- _RECORD EXCERPTS_
::::::

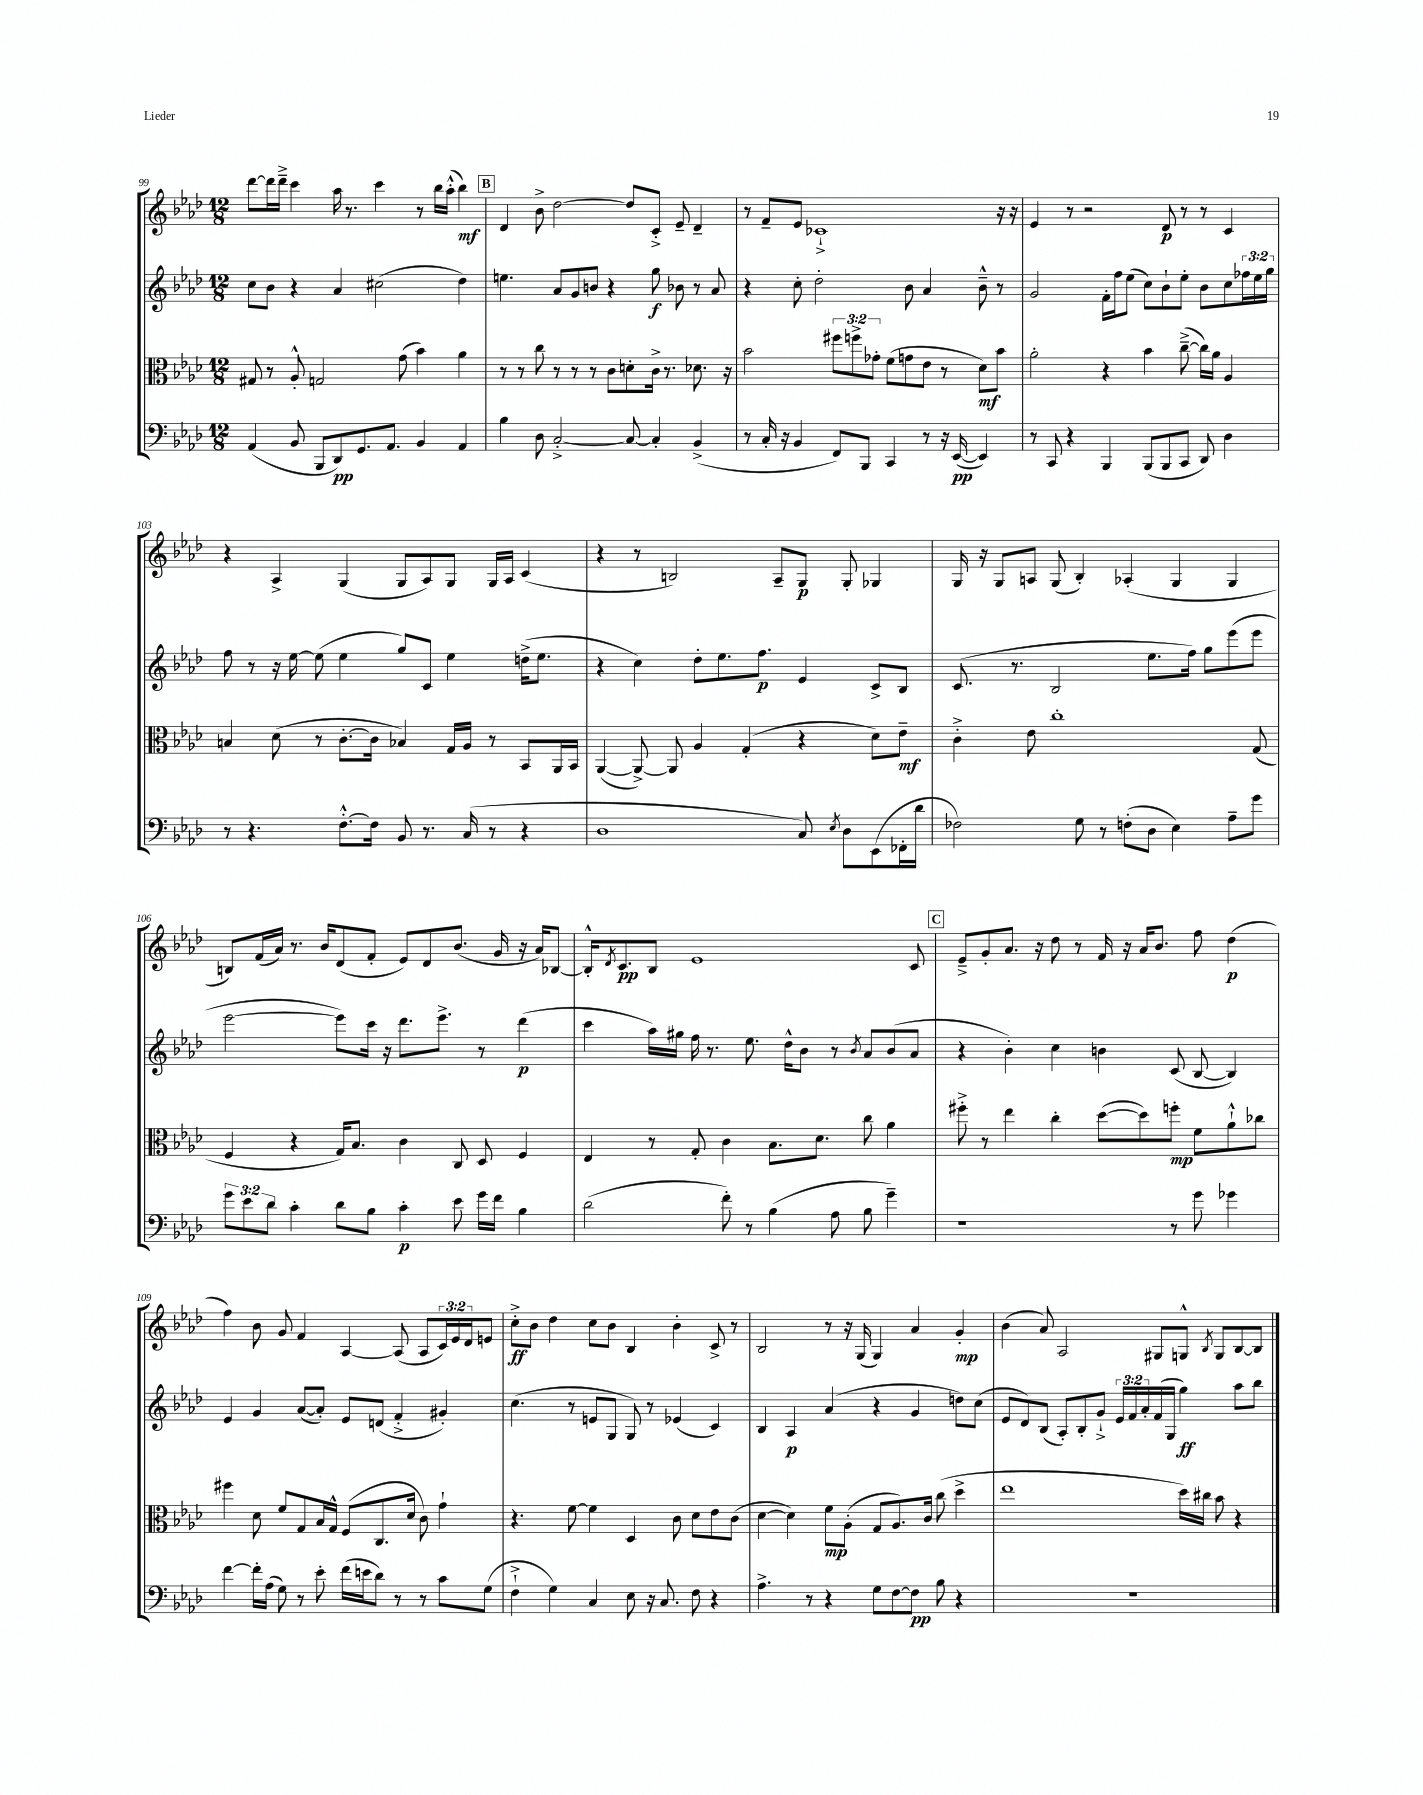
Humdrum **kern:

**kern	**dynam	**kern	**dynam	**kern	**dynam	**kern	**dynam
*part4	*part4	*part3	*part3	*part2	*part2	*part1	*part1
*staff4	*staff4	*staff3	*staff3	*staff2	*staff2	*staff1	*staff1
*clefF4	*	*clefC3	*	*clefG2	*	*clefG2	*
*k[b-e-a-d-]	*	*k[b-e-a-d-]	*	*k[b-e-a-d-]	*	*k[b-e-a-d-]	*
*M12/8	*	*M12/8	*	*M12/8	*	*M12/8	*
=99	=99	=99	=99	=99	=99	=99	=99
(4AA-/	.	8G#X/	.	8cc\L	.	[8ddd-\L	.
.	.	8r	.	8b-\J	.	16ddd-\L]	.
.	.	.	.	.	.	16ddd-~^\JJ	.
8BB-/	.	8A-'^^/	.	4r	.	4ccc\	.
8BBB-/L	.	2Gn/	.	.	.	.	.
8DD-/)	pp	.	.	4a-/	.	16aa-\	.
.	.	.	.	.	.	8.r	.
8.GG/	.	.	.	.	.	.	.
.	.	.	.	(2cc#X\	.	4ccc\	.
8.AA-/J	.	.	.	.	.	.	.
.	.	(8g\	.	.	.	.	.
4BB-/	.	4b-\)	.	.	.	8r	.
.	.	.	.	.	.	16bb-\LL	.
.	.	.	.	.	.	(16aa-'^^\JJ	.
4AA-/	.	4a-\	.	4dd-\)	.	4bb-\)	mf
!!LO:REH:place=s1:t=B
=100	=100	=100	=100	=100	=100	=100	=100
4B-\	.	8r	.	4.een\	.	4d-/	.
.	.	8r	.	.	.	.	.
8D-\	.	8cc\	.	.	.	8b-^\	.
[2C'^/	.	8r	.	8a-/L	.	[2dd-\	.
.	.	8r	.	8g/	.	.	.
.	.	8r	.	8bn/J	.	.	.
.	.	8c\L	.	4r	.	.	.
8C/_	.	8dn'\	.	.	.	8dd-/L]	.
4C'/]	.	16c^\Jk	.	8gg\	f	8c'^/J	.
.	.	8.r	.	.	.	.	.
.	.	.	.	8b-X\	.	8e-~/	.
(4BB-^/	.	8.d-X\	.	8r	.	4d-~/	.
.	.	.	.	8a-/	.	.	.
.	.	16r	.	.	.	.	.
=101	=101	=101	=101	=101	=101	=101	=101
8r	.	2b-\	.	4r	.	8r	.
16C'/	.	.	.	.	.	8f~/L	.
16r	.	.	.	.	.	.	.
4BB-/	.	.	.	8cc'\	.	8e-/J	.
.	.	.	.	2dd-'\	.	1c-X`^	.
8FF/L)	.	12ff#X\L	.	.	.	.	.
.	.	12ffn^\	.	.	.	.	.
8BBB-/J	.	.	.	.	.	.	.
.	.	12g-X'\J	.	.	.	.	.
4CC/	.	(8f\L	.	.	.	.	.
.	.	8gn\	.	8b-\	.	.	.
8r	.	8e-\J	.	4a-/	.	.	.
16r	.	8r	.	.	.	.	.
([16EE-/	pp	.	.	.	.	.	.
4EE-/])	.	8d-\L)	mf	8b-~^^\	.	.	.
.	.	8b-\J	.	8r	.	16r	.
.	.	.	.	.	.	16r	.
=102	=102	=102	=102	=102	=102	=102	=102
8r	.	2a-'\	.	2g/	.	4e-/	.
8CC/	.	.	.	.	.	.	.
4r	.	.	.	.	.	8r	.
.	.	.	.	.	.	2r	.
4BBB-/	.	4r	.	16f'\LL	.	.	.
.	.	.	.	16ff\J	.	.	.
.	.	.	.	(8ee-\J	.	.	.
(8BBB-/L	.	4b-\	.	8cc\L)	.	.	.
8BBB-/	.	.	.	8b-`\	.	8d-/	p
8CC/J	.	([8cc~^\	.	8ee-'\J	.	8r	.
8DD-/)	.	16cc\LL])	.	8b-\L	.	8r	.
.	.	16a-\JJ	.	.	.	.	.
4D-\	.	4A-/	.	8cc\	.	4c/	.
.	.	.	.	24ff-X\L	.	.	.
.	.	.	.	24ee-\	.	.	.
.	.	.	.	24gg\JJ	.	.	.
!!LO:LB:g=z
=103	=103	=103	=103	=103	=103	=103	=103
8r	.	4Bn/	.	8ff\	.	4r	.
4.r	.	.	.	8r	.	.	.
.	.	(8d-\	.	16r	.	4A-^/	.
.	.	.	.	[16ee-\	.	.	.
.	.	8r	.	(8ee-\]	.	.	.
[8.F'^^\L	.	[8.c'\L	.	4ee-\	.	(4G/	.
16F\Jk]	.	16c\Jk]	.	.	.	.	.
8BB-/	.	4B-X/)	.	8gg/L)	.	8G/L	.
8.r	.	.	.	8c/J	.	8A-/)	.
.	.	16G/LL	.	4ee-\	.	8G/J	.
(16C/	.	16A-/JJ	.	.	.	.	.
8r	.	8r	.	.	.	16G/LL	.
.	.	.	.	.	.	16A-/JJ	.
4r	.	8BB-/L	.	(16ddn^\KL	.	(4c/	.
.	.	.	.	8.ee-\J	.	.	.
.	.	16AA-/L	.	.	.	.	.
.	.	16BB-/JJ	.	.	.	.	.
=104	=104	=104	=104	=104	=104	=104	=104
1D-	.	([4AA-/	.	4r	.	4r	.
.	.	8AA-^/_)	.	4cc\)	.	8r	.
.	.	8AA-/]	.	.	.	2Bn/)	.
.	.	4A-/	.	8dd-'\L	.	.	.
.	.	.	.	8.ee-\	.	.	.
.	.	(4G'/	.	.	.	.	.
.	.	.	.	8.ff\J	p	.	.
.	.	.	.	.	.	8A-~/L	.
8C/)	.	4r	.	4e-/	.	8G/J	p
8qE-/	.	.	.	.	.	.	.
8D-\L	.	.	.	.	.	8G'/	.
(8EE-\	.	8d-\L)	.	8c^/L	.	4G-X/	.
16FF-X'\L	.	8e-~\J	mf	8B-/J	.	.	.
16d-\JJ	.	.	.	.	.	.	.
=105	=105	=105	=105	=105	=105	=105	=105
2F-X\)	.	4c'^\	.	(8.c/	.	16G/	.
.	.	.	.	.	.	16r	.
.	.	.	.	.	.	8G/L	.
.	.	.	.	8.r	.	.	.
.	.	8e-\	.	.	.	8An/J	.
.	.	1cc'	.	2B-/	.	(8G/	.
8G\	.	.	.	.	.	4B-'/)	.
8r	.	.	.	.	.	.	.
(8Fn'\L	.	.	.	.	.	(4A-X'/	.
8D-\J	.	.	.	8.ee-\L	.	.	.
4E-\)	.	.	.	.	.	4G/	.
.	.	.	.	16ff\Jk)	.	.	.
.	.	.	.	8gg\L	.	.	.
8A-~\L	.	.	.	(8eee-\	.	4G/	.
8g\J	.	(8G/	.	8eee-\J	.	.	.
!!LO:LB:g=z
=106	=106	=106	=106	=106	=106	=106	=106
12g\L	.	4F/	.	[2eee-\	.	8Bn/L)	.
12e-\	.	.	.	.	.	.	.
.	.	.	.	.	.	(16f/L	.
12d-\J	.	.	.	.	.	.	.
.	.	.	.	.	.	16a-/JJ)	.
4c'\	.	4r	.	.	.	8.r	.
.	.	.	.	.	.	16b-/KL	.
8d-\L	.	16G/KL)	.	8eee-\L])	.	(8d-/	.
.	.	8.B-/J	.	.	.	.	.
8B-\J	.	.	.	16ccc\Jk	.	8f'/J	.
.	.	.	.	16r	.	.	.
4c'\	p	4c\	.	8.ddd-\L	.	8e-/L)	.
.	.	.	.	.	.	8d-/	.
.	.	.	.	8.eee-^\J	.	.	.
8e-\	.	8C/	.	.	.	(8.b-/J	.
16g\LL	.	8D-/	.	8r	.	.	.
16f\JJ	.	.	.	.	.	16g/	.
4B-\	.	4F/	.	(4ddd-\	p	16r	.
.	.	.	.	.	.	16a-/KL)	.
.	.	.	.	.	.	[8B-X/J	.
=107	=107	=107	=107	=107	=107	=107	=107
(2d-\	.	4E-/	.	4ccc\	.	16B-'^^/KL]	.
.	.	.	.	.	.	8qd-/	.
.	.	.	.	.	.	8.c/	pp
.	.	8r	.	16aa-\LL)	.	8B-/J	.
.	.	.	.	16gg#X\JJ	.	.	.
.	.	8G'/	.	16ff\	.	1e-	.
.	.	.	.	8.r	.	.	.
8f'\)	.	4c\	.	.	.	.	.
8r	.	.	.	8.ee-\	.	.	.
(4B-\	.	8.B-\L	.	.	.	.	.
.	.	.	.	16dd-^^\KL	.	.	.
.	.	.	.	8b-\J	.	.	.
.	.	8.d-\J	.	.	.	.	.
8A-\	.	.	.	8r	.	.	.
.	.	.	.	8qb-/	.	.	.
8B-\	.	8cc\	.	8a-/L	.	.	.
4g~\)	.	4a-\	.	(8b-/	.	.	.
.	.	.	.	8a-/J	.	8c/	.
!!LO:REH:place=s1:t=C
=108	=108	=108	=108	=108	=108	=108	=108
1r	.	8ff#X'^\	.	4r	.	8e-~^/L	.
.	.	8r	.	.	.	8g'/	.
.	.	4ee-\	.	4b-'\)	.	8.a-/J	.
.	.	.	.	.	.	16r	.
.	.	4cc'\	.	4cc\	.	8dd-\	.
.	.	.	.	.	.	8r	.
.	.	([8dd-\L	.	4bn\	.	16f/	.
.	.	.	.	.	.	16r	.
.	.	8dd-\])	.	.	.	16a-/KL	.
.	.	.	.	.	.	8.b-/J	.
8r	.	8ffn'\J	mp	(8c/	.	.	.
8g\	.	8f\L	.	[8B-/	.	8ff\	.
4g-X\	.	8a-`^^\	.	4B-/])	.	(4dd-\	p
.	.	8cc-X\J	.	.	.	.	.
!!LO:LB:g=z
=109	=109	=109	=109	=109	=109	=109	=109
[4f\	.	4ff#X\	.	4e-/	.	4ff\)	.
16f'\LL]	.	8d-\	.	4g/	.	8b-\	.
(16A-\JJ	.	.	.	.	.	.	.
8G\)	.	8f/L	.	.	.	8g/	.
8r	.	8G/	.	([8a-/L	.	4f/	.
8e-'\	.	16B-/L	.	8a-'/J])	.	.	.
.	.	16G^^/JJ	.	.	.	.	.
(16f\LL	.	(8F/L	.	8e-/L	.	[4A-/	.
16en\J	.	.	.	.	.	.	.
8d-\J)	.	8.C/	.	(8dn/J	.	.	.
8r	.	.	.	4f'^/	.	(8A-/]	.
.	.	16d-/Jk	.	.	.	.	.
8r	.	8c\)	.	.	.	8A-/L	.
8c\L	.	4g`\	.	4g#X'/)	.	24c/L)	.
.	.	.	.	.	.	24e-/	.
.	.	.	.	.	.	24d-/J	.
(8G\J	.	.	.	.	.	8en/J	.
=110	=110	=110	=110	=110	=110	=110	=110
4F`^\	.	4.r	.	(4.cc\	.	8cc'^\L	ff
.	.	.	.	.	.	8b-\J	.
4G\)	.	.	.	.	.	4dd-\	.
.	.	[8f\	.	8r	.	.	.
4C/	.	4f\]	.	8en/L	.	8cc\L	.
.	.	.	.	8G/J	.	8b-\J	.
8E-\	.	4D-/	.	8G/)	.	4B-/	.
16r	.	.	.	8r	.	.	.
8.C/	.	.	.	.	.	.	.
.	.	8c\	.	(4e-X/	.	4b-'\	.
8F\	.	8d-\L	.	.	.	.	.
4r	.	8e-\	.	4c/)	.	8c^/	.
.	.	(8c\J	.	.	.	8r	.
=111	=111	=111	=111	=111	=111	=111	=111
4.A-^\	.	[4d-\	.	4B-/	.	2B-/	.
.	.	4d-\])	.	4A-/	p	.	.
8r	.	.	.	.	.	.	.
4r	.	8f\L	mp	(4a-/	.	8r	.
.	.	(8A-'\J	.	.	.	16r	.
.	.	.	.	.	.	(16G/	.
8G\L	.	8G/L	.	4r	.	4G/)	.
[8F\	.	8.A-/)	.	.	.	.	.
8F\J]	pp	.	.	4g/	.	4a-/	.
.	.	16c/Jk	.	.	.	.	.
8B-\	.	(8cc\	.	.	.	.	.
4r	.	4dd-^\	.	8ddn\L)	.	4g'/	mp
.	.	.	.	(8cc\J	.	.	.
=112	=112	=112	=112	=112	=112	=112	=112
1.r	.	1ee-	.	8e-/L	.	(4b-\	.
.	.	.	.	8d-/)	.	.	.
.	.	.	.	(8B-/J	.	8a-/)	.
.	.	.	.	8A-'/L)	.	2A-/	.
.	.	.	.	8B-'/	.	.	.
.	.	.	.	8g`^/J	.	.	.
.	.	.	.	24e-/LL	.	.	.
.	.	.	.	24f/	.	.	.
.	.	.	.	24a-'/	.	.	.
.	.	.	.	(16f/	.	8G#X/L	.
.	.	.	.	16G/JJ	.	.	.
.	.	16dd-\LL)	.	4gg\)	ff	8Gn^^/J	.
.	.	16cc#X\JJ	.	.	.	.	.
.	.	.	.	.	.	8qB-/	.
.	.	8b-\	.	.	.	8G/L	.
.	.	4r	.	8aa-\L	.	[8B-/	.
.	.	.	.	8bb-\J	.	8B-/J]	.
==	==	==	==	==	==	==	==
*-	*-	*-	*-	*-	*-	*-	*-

::::::

- _YOUR OBJECTIVE_
Which lines of the records above contain the string "kern"? Select each one and copy it in full, treating uppercase and lowercase as different.

- _ANSWER IN FULL_
Humdrum **kern:
**kern	**dynam	**kern	**dynam	**kern	**dynam	**kern	**dynam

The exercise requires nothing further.